* **WORK REQUIRED**
Scan the records and identify every line in which the string "gray" occurs, then return those lines.

* **AVAILABLE RECORDS**

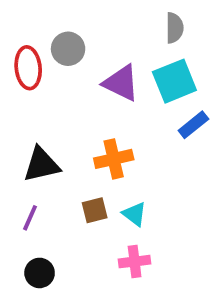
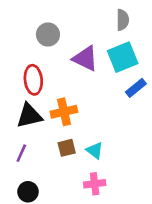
red ellipse: (28, 68) -> (33, 80), moved
orange cross: (114, 159) -> (64, 112), moved

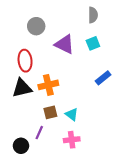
cyan square: (123, 57) -> (93, 43), size x0.6
blue rectangle: (136, 88) -> (103, 78), moved
purple line: (21, 153) -> (39, 133), moved

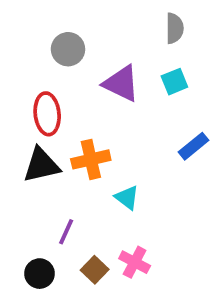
brown square: (50, 112) -> (95, 270), moved, turned -32
cyan triangle: (72, 114) -> (127, 198), moved
purple line: (39, 133) -> (66, 232), moved
pink cross: (72, 140) -> (135, 262), turned 35

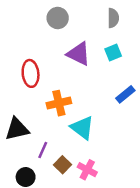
gray circle: (68, 49) -> (58, 18), moved
black triangle: (41, 165) -> (17, 129), moved
cyan triangle: (127, 198) -> (82, 128), size x1.5
brown square: (95, 270) -> (63, 165), moved

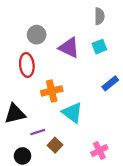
gray circle: (58, 18) -> (37, 35), moved
purple line: (43, 150) -> (38, 132), turned 48
pink cross: (87, 170) -> (99, 151), moved, turned 35

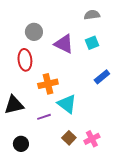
gray semicircle: (99, 16) -> (92, 15), turned -98
purple line: (38, 132) -> (44, 117), moved
brown square: (55, 145) -> (69, 138), moved

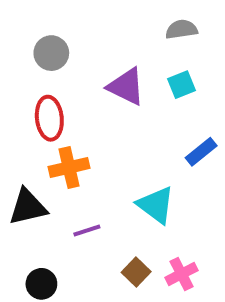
gray circle: (34, 32) -> (51, 53), moved
orange cross: (48, 84) -> (69, 167), moved
cyan triangle: (67, 104) -> (156, 205), moved

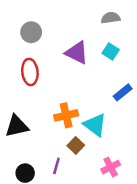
cyan square: (181, 85) -> (111, 51), turned -35
orange cross: (69, 167) -> (66, 115), moved
purple line: (87, 231) -> (56, 166), moved, turned -56
brown square: (136, 272) -> (76, 145), moved

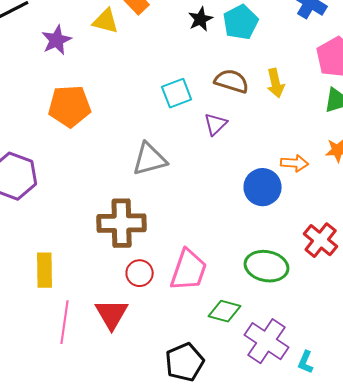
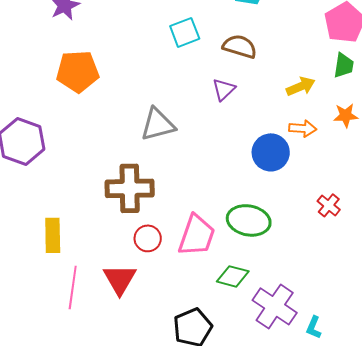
yellow arrow: (276, 83) -> (301, 86), moved, turned -100
cyan square: (177, 93) -> (185, 32), moved
red cross: (321, 240) -> (329, 205), size x0.7
green ellipse: (267, 266) -> (249, 220), moved

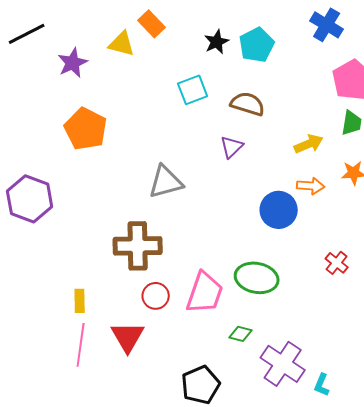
orange pentagon: (78, 71) -> (86, 129), turned 30
yellow rectangle: (53, 235) -> (80, 301), moved, size x0.7
green diamond: (233, 276) -> (241, 334), size x0.7

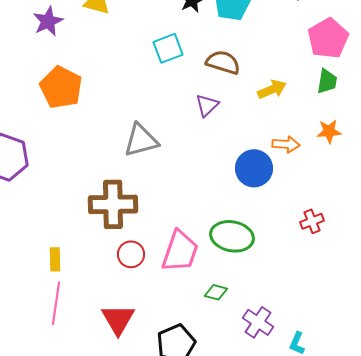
yellow arrow: (309, 144) -> (272, 89), moved
red cross: (337, 263) -> (312, 221), turned 30
red triangle: (128, 337) -> (118, 319), moved
purple cross: (283, 364) -> (258, 322), size x0.7

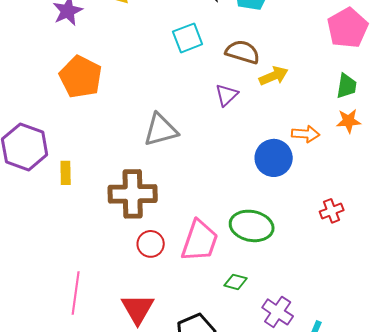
green trapezoid: (327, 81) -> (347, 86), moved
yellow arrow: (272, 89) -> (274, 76), moved
yellow rectangle: (55, 259) -> (66, 173), moved

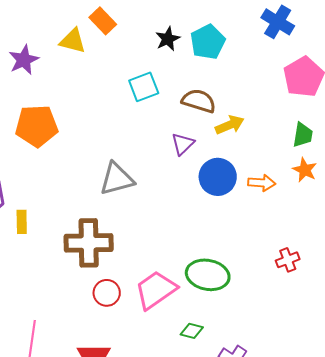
orange pentagon: (81, 77) -> (37, 126), turned -30
orange star: (349, 121) -> (305, 170), turned 30
blue circle: (274, 158) -> (218, 177), moved
pink trapezoid: (200, 241) -> (156, 290), turned -144

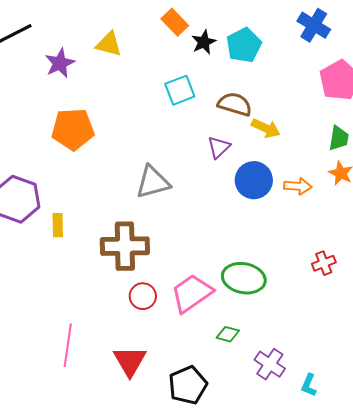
orange rectangle: (103, 21) -> (175, 22), moved
yellow arrow: (230, 125) -> (266, 128), turned 48

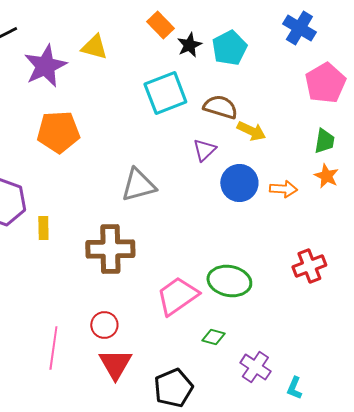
purple star: (60, 63) -> (45, 66), size x1.4
cyan square: (180, 90) -> (165, 93), size x1.4
red cross: (324, 263) -> (309, 266), size x1.4
red circle: (143, 296) -> (104, 325), moved

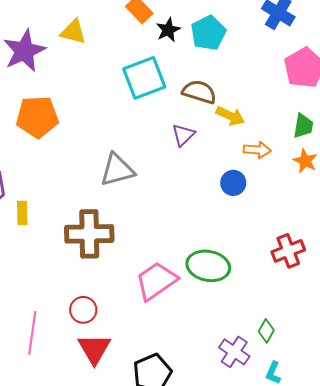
blue circle: (239, 183) -> (233, 183), moved, size x0.7
orange arrow: (283, 189) -> (257, 150), moved
green diamond: (213, 337) -> (266, 331), moved, turned -75

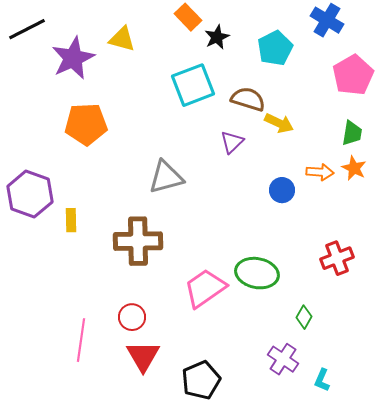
cyan pentagon: (208, 33) -> (275, 48), moved
orange arrow: (257, 150) -> (320, 172), moved
green diamond: (266, 331) -> (304, 317), moved

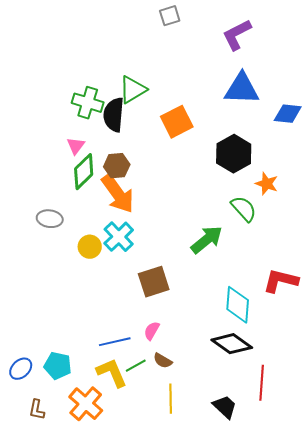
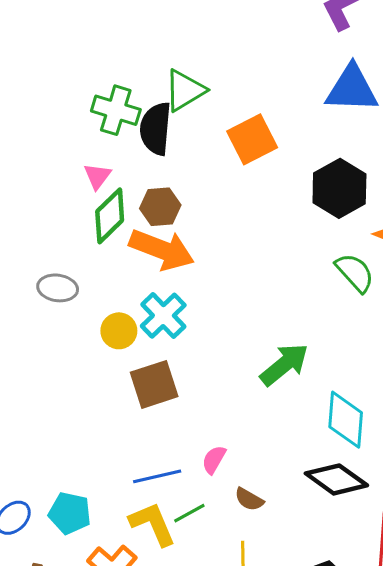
orange arrow: (118, 194) -> (162, 250), turned -33
green arrow: (207, 240) -> (284, 365), moved
brown square: (154, 282) -> (154, 384), moved
brown semicircle: (163, 361) -> (249, 499), moved

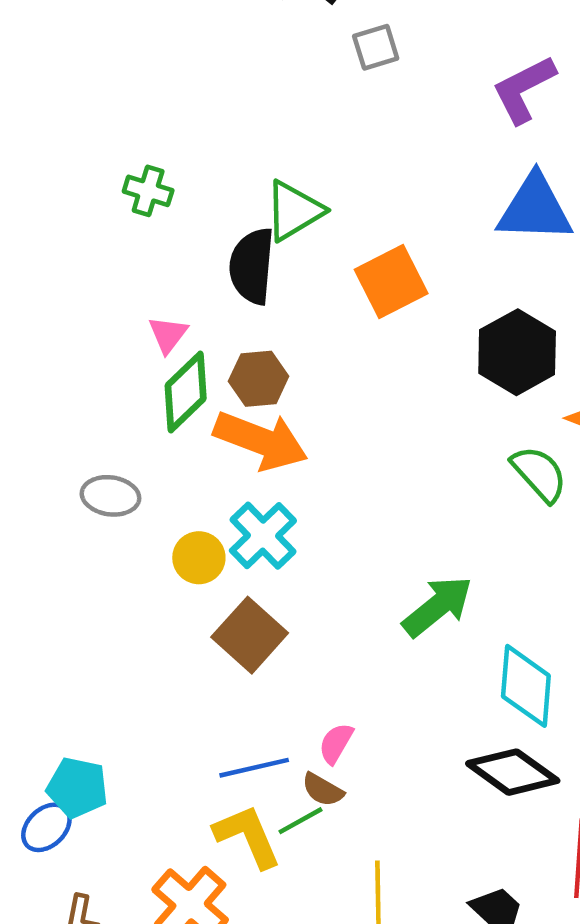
green cross: (116, 110) -> (148, 191), moved, size x0.7
brown square: (154, 384) -> (250, 635), turned -30
brown semicircle: (249, 499) -> (323, 790), moved
cyan pentagon: (70, 513) -> (77, 788), moved

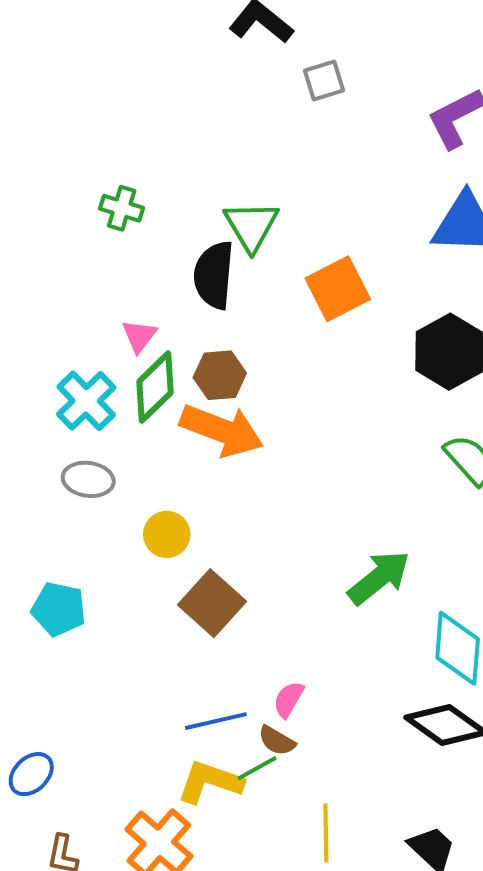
green triangle: (294, 211) -> (251, 226), turned -30
cyan cross: (263, 536) -> (86, 401), moved
cyan pentagon: (77, 788) -> (59, 609), moved
yellow L-shape: (248, 836) -> (210, 782), turned -48

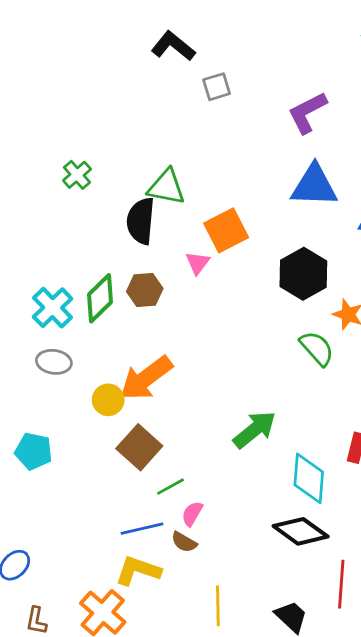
green cross: (122, 208) -> (77, 175), turned 32
green triangle: (251, 226) -> (166, 187), turned -48
pink triangle: (139, 336) -> (198, 263), moved
orange arrow: (222, 430) -> (146, 378), moved, turned 122
green line: (257, 768) -> (170, 487), moved

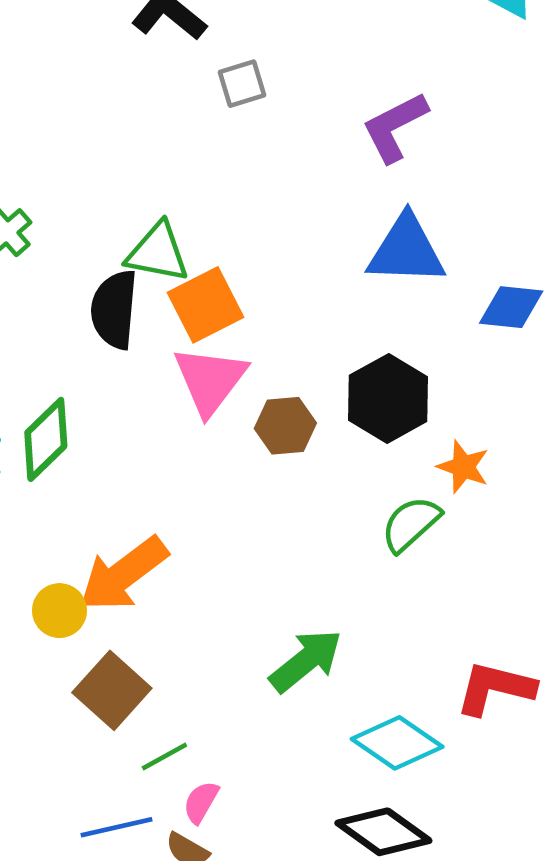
orange square: (226, 230) -> (205, 305), moved
pink triangle: (198, 263) -> (210, 380), size x1.8
brown hexagon: (145, 290) -> (285, 426), moved
green semicircle: (317, 348) -> (411, 524), turned -90
cyan diamond: (309, 478) -> (397, 743), turned -60

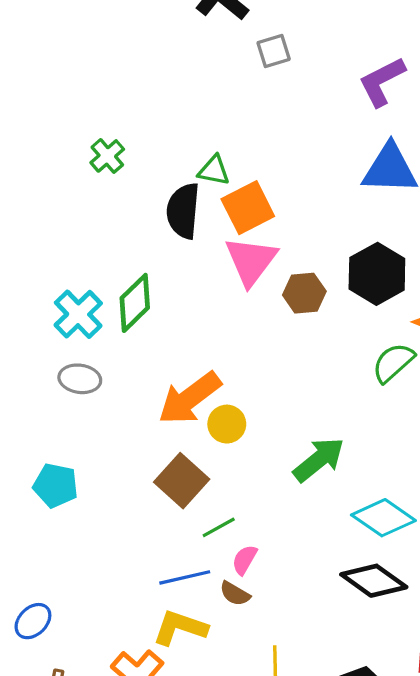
green triangle: (158, 252) -> (214, 170), size x0.7
yellow circle: (59, 611) -> (227, 424), moved

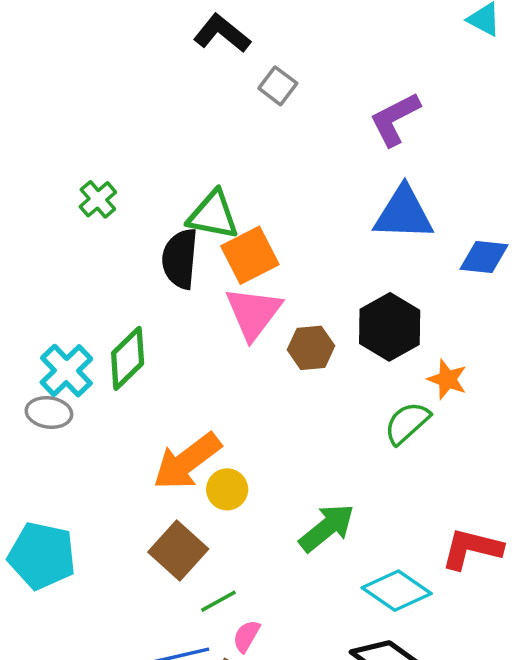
gray square: (274, 51) -> (278, 86), turned -36
green triangle: (214, 170) -> (213, 215), size x1.5
gray ellipse: (80, 379) -> (49, 412), moved
cyan pentagon: (56, 485) -> (42, 556), size x1.4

* **RESPONSE FOR THIS EXERCISE**
gray circle: (68, 49) -> (58, 18), moved
gray circle: (58, 18) -> (37, 35), moved
gray semicircle: (99, 16) -> (92, 15), turned -98
gray circle: (34, 32) -> (51, 53), moved
gray square: (274, 51) -> (278, 86), turned -36
gray ellipse: (80, 379) -> (49, 412), moved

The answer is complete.